**WHAT IS REQUIRED**. Verbatim copy without pictures. Please print every entry as it stands.

Modification records:
····················
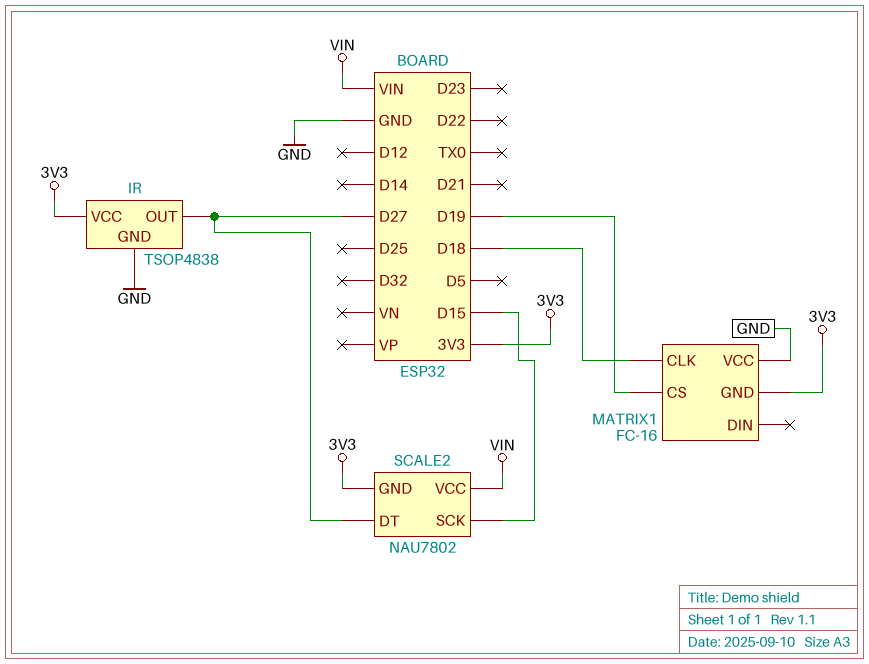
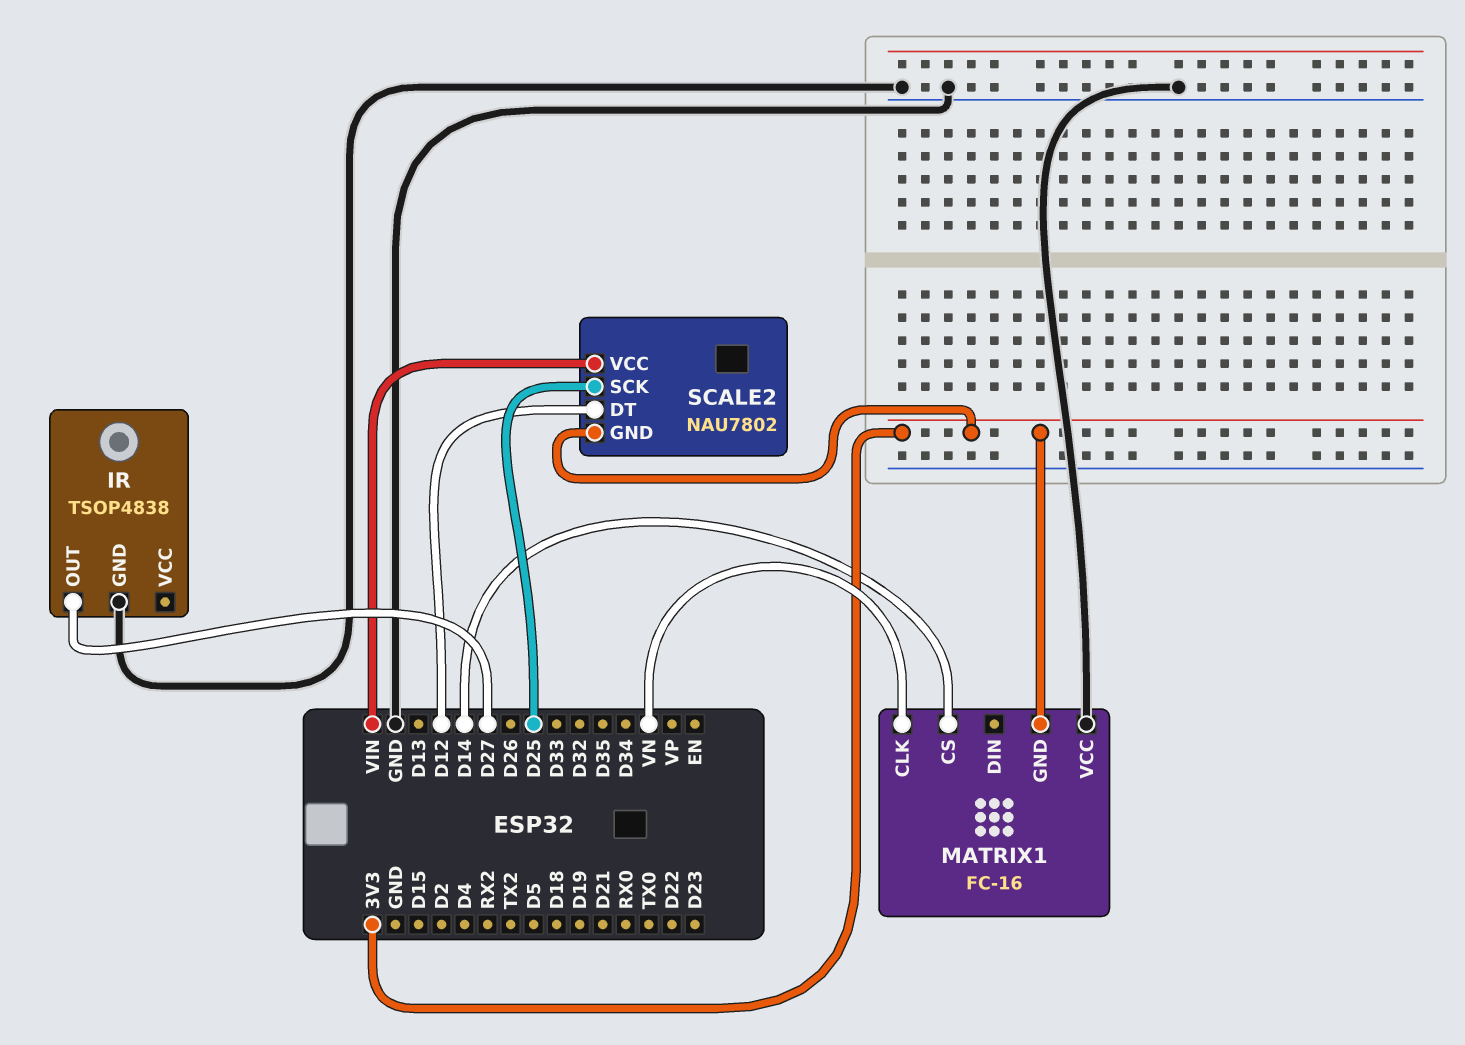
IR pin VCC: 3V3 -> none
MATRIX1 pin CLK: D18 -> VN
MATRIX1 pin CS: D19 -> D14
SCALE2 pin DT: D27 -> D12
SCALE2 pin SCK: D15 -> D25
····················
**SOLVED PROBLEM**.
IR pin VCC: 3V3 -> none
MATRIX1 pin CLK: D18 -> VN
MATRIX1 pin CS: D19 -> D14
SCALE2 pin DT: D27 -> D12
SCALE2 pin SCK: D15 -> D25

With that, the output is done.